Render the listing below as a Markdown table with two columns, Row and Line, numbering each line in order and leaving out the blank ones.

§ **Information shown**
======
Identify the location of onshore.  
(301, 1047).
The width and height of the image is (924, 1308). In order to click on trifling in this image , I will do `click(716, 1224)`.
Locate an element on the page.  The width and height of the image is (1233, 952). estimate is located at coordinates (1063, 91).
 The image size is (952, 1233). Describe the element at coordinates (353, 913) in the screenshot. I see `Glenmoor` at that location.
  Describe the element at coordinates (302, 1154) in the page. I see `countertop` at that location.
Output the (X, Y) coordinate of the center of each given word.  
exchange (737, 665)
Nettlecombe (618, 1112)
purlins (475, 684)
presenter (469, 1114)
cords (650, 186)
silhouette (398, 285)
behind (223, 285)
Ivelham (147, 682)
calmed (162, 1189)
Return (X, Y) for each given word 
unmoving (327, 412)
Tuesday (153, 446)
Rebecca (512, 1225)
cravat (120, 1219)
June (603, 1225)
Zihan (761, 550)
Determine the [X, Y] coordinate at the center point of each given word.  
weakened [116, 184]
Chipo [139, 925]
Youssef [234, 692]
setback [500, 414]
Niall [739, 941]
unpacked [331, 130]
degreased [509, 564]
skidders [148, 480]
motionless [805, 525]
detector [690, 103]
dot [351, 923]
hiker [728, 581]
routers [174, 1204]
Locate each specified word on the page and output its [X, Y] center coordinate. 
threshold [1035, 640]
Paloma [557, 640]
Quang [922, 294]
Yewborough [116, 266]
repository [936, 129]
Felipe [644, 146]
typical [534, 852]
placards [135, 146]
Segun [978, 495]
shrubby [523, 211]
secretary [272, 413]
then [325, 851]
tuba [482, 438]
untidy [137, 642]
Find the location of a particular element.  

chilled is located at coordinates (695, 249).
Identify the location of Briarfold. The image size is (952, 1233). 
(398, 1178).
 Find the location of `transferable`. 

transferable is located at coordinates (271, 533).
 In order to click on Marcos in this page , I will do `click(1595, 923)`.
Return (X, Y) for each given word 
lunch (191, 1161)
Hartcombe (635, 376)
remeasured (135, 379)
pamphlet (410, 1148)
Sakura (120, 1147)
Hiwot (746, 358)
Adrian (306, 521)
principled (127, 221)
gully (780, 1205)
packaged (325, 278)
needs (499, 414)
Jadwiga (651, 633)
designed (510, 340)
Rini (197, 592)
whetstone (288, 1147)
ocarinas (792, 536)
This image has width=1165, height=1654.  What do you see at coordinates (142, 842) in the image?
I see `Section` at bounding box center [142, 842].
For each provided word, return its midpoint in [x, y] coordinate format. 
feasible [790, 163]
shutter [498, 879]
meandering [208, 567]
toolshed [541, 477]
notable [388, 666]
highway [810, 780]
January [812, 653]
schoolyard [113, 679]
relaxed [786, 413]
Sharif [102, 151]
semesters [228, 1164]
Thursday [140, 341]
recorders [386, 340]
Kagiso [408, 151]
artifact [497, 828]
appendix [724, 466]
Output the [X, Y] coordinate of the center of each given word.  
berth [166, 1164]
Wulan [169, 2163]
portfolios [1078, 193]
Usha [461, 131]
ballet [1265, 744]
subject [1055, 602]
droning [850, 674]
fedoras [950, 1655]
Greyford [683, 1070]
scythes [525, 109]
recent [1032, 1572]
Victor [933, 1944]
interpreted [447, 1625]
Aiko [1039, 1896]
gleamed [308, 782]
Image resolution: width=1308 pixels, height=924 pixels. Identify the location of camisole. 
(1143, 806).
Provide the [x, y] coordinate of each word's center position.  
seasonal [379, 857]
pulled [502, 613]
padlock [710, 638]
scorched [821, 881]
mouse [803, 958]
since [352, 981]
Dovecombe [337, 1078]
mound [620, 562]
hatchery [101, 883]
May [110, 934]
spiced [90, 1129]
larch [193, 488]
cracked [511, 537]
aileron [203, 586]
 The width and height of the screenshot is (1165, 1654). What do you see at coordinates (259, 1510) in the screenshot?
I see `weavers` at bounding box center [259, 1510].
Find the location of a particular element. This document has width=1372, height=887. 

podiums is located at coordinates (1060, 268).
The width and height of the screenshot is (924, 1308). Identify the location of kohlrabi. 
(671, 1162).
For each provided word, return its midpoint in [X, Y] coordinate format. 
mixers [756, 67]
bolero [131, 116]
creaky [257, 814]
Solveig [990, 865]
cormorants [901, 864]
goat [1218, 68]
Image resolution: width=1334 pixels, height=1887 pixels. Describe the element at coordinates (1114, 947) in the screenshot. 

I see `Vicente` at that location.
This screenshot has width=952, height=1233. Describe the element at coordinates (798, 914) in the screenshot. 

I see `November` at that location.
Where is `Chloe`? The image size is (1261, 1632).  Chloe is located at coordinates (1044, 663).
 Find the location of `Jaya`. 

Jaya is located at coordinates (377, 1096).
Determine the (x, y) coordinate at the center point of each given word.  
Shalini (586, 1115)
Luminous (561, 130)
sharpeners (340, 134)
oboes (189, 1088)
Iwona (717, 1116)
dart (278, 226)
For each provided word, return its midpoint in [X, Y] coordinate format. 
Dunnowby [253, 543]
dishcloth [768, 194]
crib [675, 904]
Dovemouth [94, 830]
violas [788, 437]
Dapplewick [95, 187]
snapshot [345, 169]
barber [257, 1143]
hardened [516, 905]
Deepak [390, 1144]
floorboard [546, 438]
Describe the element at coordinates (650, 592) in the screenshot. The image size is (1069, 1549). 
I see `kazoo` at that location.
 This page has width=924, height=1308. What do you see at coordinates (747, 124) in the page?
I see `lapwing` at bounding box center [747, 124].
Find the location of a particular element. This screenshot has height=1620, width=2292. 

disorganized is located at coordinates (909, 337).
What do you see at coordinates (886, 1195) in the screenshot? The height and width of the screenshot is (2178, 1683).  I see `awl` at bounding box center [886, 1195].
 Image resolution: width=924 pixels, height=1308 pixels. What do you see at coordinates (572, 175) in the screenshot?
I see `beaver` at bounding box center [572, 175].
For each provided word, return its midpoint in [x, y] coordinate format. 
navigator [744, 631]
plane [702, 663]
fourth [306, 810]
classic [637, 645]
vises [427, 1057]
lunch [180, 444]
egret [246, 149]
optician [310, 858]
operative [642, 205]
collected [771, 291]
======
§ **Answer**
| Row | Line |
|---|---|
| 1 | Identify the location of onshore.   |
| 2 | (301, 1047). |
| 3 | The width and height of the image is (924, 1308). In order to click on trifling in this image , I will do `click(716, 1224)`. |
| 4 | Locate an element on the page.  The width and height of the image is (1233, 952). estimate is located at coordinates (1063, 91). |
| 5 |  The image size is (952, 1233). Describe the element at coordinates (353, 913) in the screenshot. I see `Glenmoor` at that location. |
| 6 |   Describe the element at coordinates (302, 1154) in the page. I see `countertop` at that location. |
| 7 | Output the (X, Y) coordinate of the center of each given word.   |
| 8 | exchange (737, 665) |
| 9 | Nettlecombe (618, 1112) |
| 10 | purlins (475, 684) |
| 11 | presenter (469, 1114) |
| 12 | cords (650, 186) |
| 13 | silhouette (398, 285) |
| 14 | behind (223, 285) |
| 15 | Ivelham (147, 682) |
| 16 | calmed (162, 1189) |
| 17 | Return (X, Y) for each given word  |
| 18 | unmoving (327, 412) |
| 19 | Tuesday (153, 446) |
| 20 | Rebecca (512, 1225) |
| 21 | cravat (120, 1219) |
| 22 | June (603, 1225) |
| 23 | Zihan (761, 550) |
| 24 | Determine the [X, Y] coordinate at the center point of each given word.   |
| 25 | weakened [116, 184] |
| 26 | Chipo [139, 925] |
| 27 | Youssef [234, 692] |
| 28 | setback [500, 414] |
| 29 | Niall [739, 941] |
| 30 | unpacked [331, 130] |
| 31 | degreased [509, 564] |
| 32 | skidders [148, 480] |
| 33 | motionless [805, 525] |
| 34 | detector [690, 103] |
| 35 | dot [351, 923] |
| 36 | hiker [728, 581] |
| 37 | routers [174, 1204] |
| 38 | Locate each specified word on the page and output its [X, Y] center coordinate.  |
| 39 | threshold [1035, 640] |
| 40 | Paloma [557, 640] |
| 41 | Quang [922, 294] |
| 42 | Yewborough [116, 266] |
| 43 | repository [936, 129] |
| 44 | Felipe [644, 146] |
| 45 | typical [534, 852] |
| 46 | placards [135, 146] |
| 47 | Segun [978, 495] |
| 48 | shrubby [523, 211] |
| 49 | secretary [272, 413] |
| 50 | then [325, 851] |
| 51 | tuba [482, 438] |
| 52 | untidy [137, 642] |
| 53 | Find the location of a particular element.   |
| 54 | chilled is located at coordinates (695, 249). |
| 55 | Identify the location of Briarfold. The image size is (952, 1233).  |
| 56 | (398, 1178). |
| 57 |  Find the location of `transferable`.  |
| 58 | transferable is located at coordinates (271, 533). |
| 59 |  In order to click on Marcos in this page , I will do `click(1595, 923)`. |
| 60 | Return (X, Y) for each given word  |
| 61 | lunch (191, 1161) |
| 62 | Hartcombe (635, 376) |
| 63 | remeasured (135, 379) |
| 64 | pamphlet (410, 1148) |
| 65 | Sakura (120, 1147) |
| 66 | Hiwot (746, 358) |
| 67 | Adrian (306, 521) |
| 68 | principled (127, 221) |
| 69 | gully (780, 1205) |
| 70 | packaged (325, 278) |
| 71 | needs (499, 414) |
| 72 | Jadwiga (651, 633) |
| 73 | designed (510, 340) |
| 74 | Rini (197, 592) |
| 75 | whetstone (288, 1147) |
| 76 | ocarinas (792, 536) |
| 77 | This image has width=1165, height=1654.  What do you see at coordinates (142, 842) in the image? |
| 78 | I see `Section` at bounding box center [142, 842]. |
| 79 | For each provided word, return its midpoint in [x, y] coordinate format.  |
| 80 | feasible [790, 163] |
| 81 | shutter [498, 879] |
| 82 | meandering [208, 567] |
| 83 | toolshed [541, 477] |
| 84 | notable [388, 666] |
| 85 | highway [810, 780] |
| 86 | January [812, 653] |
| 87 | schoolyard [113, 679] |
| 88 | relaxed [786, 413] |
| 89 | Sharif [102, 151] |
| 90 | semesters [228, 1164] |
| 91 | Thursday [140, 341] |
| 92 | recorders [386, 340] |
| 93 | Kagiso [408, 151] |
| 94 | artifact [497, 828] |
| 95 | appendix [724, 466] |
| 96 | Output the [X, Y] coordinate of the center of each given word.   |
| 97 | berth [166, 1164] |
| 98 | Wulan [169, 2163] |
| 99 | portfolios [1078, 193] |
| 100 | Usha [461, 131] |
| 101 | ballet [1265, 744] |
| 102 | subject [1055, 602] |
| 103 | droning [850, 674] |
| 104 | fedoras [950, 1655] |
| 105 | Greyford [683, 1070] |
| 106 | scythes [525, 109] |
| 107 | recent [1032, 1572] |
| 108 | Victor [933, 1944] |
| 109 | interpreted [447, 1625] |
| 110 | Aiko [1039, 1896] |
| 111 | gleamed [308, 782] |
| 112 | Image resolution: width=1308 pixels, height=924 pixels. Identify the location of camisole.  |
| 113 | (1143, 806). |
| 114 | Provide the [x, y] coordinate of each word's center position.   |
| 115 | seasonal [379, 857] |
| 116 | pulled [502, 613] |
| 117 | padlock [710, 638] |
| 118 | scorched [821, 881] |
| 119 | mouse [803, 958] |
| 120 | since [352, 981] |
| 121 | Dovecombe [337, 1078] |
| 122 | mound [620, 562] |
| 123 | hatchery [101, 883] |
| 124 | May [110, 934] |
| 125 | spiced [90, 1129] |
| 126 | larch [193, 488] |
| 127 | cracked [511, 537] |
| 128 | aileron [203, 586] |
| 129 |  The width and height of the screenshot is (1165, 1654). What do you see at coordinates (259, 1510) in the screenshot? |
| 130 | I see `weavers` at bounding box center [259, 1510]. |
| 131 | Find the location of a particular element. This document has width=1372, height=887.  |
| 132 | podiums is located at coordinates (1060, 268). |
| 133 | The width and height of the screenshot is (924, 1308). Identify the location of kohlrabi.  |
| 134 | (671, 1162). |
| 135 | For each provided word, return its midpoint in [X, Y] coordinate format.  |
| 136 | mixers [756, 67] |
| 137 | bolero [131, 116] |
| 138 | creaky [257, 814] |
| 139 | Solveig [990, 865] |
| 140 | cormorants [901, 864] |
| 141 | goat [1218, 68] |
| 142 | Image resolution: width=1334 pixels, height=1887 pixels. Describe the element at coordinates (1114, 947) in the screenshot.  |
| 143 | I see `Vicente` at that location. |
| 144 | This screenshot has width=952, height=1233. Describe the element at coordinates (798, 914) in the screenshot.  |
| 145 | I see `November` at that location. |
| 146 | Where is `Chloe`? The image size is (1261, 1632).  Chloe is located at coordinates (1044, 663). |
| 147 |  Find the location of `Jaya`.  |
| 148 | Jaya is located at coordinates (377, 1096). |
| 149 | Determine the (x, y) coordinate at the center point of each given word.   |
| 150 | Shalini (586, 1115) |
| 151 | Luminous (561, 130) |
| 152 | sharpeners (340, 134) |
| 153 | oboes (189, 1088) |
| 154 | Iwona (717, 1116) |
| 155 | dart (278, 226) |
| 156 | For each provided word, return its midpoint in [X, Y] coordinate format.  |
| 157 | Dunnowby [253, 543] |
| 158 | dishcloth [768, 194] |
| 159 | crib [675, 904] |
| 160 | Dovemouth [94, 830] |
| 161 | violas [788, 437] |
| 162 | Dapplewick [95, 187] |
| 163 | snapshot [345, 169] |
| 164 | barber [257, 1143] |
| 165 | hardened [516, 905] |
| 166 | Deepak [390, 1144] |
| 167 | floorboard [546, 438] |
| 168 | Describe the element at coordinates (650, 592) in the screenshot. The image size is (1069, 1549).  |
| 169 | I see `kazoo` at that location. |
| 170 |  This page has width=924, height=1308. What do you see at coordinates (747, 124) in the page? |
| 171 | I see `lapwing` at bounding box center [747, 124]. |
| 172 | Find the location of a particular element. This screenshot has height=1620, width=2292.  |
| 173 | disorganized is located at coordinates (909, 337). |
| 174 | What do you see at coordinates (886, 1195) in the screenshot? The height and width of the screenshot is (2178, 1683).  I see `awl` at bounding box center [886, 1195]. |
| 175 |  Image resolution: width=924 pixels, height=1308 pixels. What do you see at coordinates (572, 175) in the screenshot? |
| 176 | I see `beaver` at bounding box center [572, 175]. |
| 177 | For each provided word, return its midpoint in [x, y] coordinate format.  |
| 178 | navigator [744, 631] |
| 179 | plane [702, 663] |
| 180 | fourth [306, 810] |
| 181 | classic [637, 645] |
| 182 | vises [427, 1057] |
| 183 | lunch [180, 444] |
| 184 | egret [246, 149] |
| 185 | optician [310, 858] |
| 186 | operative [642, 205] |
| 187 | collected [771, 291] |